** Given data follows **

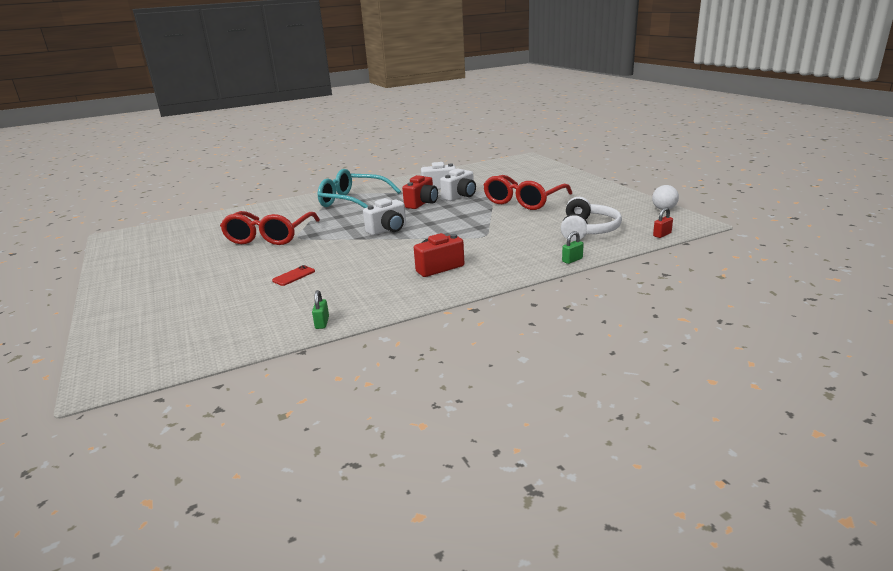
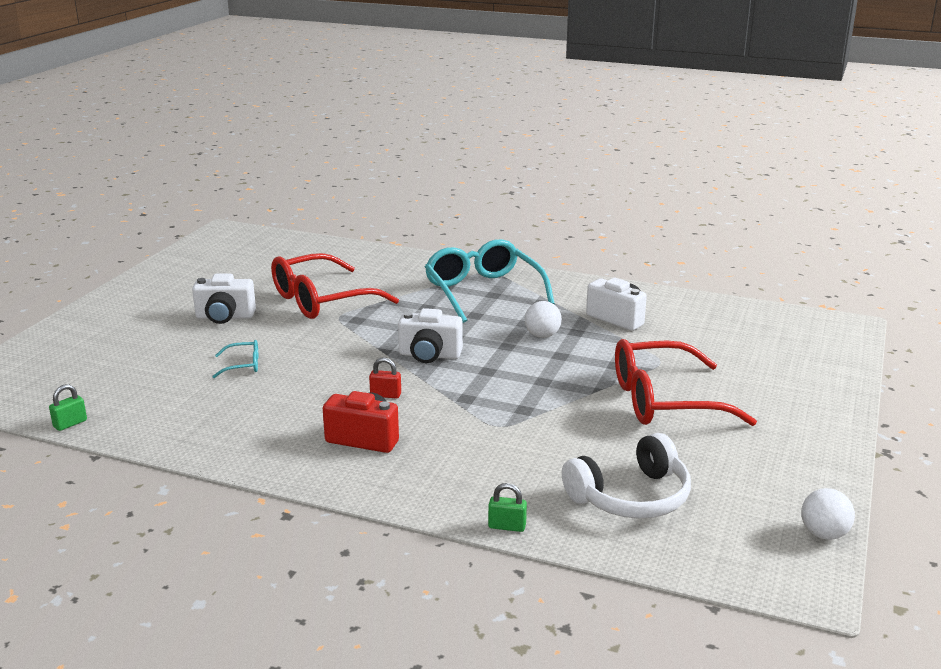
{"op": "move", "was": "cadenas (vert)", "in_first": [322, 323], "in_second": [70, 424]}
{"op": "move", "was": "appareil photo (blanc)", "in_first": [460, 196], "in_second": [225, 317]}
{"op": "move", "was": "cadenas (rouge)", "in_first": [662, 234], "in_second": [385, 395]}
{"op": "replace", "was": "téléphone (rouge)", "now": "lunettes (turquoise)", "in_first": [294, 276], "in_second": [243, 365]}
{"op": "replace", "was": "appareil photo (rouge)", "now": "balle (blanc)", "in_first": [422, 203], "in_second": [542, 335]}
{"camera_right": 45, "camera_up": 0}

** End of Given data **

# Work instructions
The entries are to be restated word for word, with pictures omitted.

# Finished exercise
{"op": "move", "was": "cadenas (vert)", "in_first": [322, 323], "in_second": [70, 424]}
{"op": "move", "was": "appareil photo (blanc)", "in_first": [460, 196], "in_second": [225, 317]}
{"op": "move", "was": "cadenas (rouge)", "in_first": [662, 234], "in_second": [385, 395]}
{"op": "replace", "was": "téléphone (rouge)", "now": "lunettes (turquoise)", "in_first": [294, 276], "in_second": [243, 365]}
{"op": "replace", "was": "appareil photo (rouge)", "now": "balle (blanc)", "in_first": [422, 203], "in_second": [542, 335]}
{"camera_right": 45, "camera_up": 0}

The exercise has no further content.